━━ RECORD SET ━━

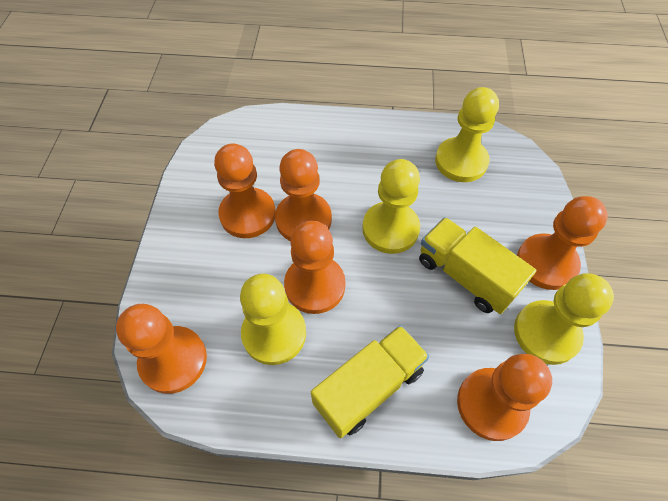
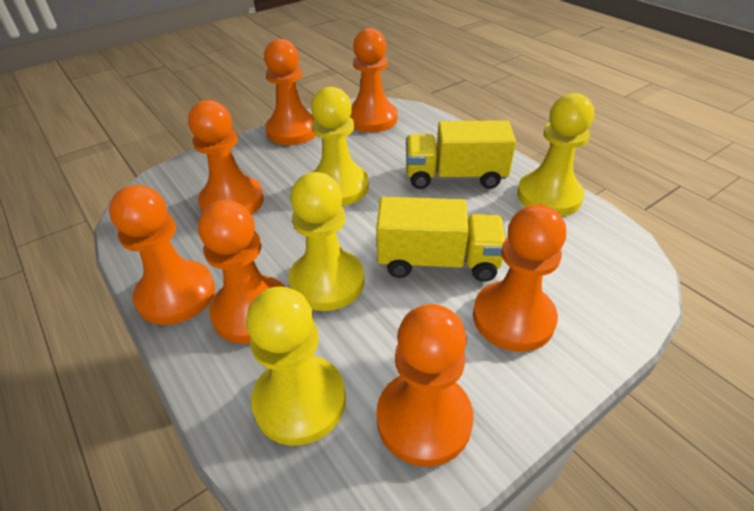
orange pawn: 6 -> 7

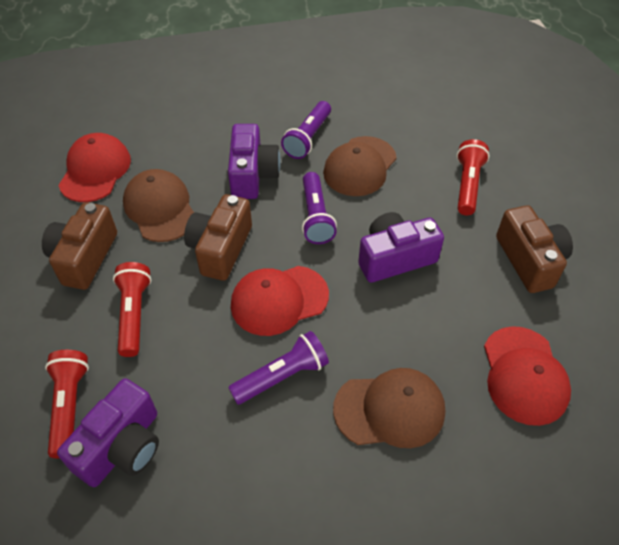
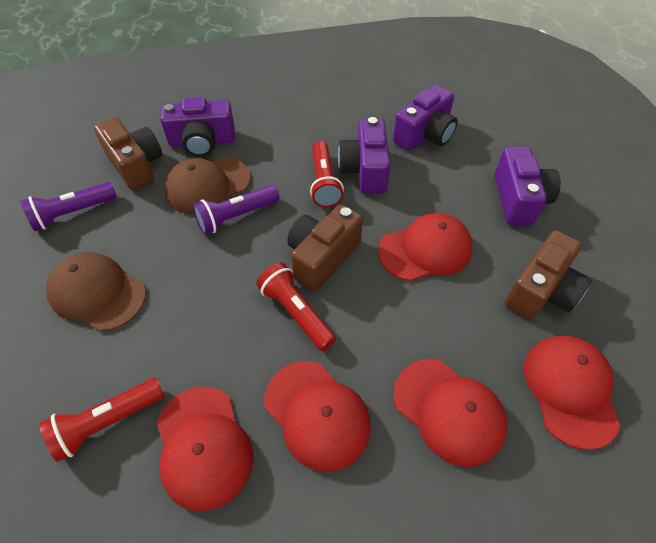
brown cap: 3 -> 2
purple camera: 3 -> 4
purple flashlight: 3 -> 2
red cap: 3 -> 5

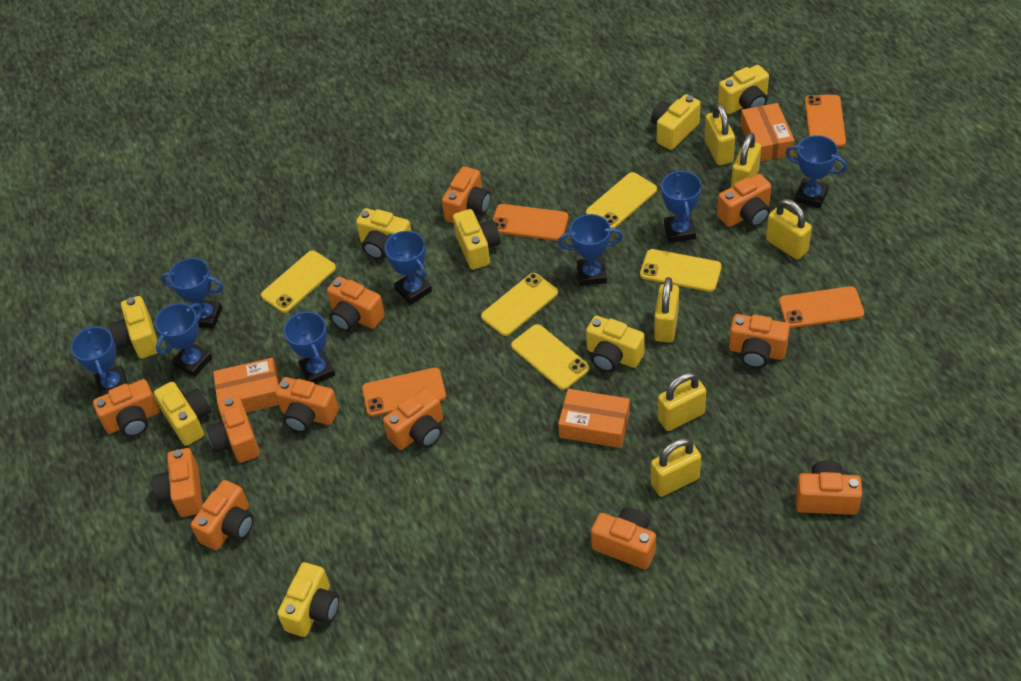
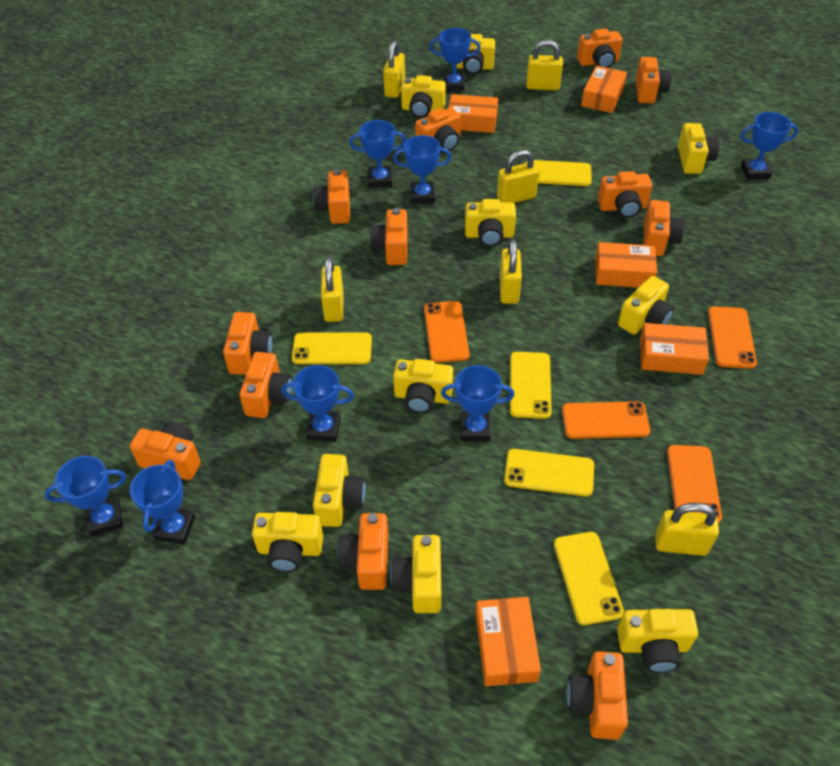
orange box: 3 -> 5
yellow camera: 8 -> 10

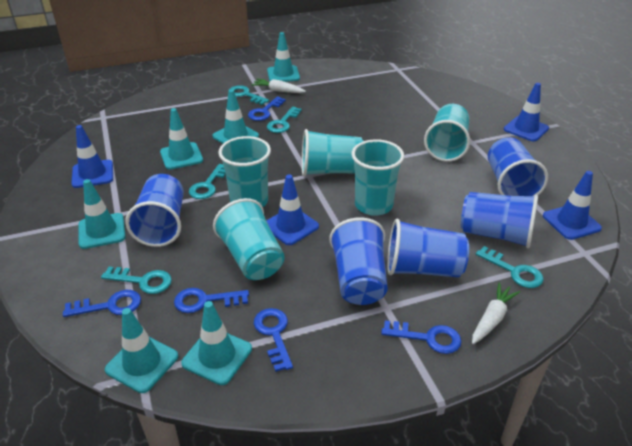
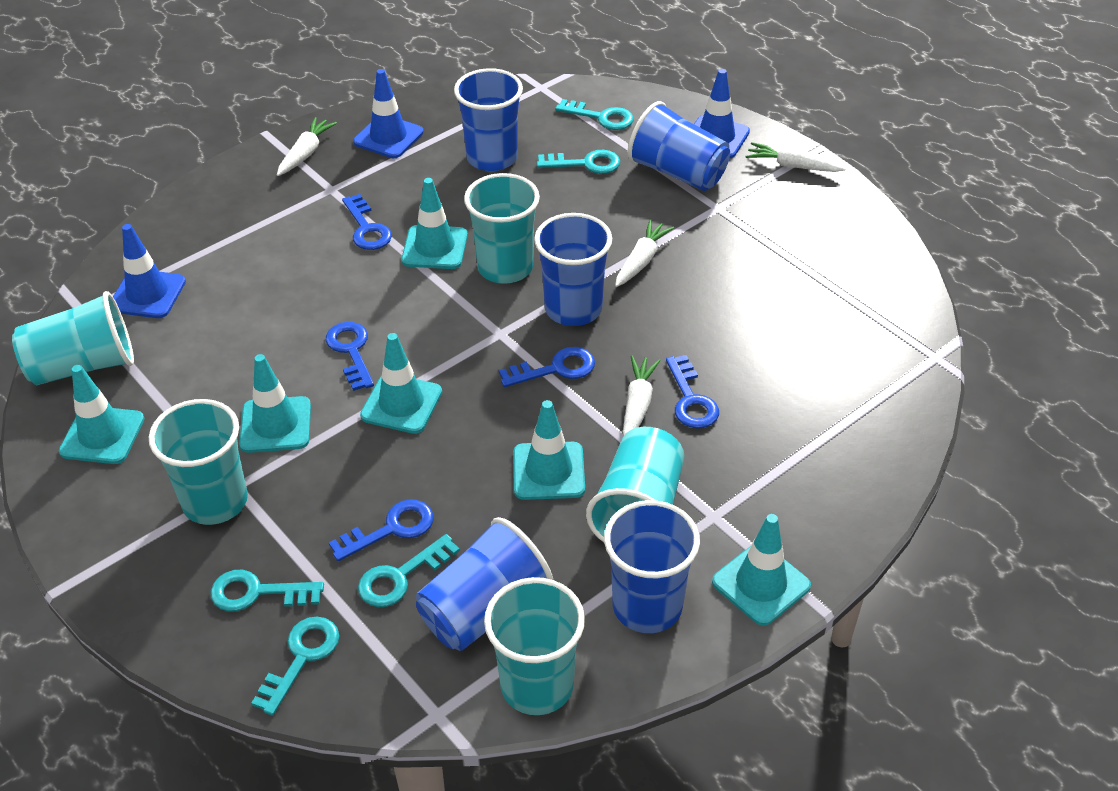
blue traffic cone: 4 -> 3
white carrot: 2 -> 4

━━━

The lines from the one containing "brown cap: 3 -> 2" through the end of the data above are to be copied exactly, both ends included, and pictures are to be omitted.

brown cap: 3 -> 2
purple camera: 3 -> 4
purple flashlight: 3 -> 2
red cap: 3 -> 5

orange box: 3 -> 5
yellow camera: 8 -> 10

blue traffic cone: 4 -> 3
white carrot: 2 -> 4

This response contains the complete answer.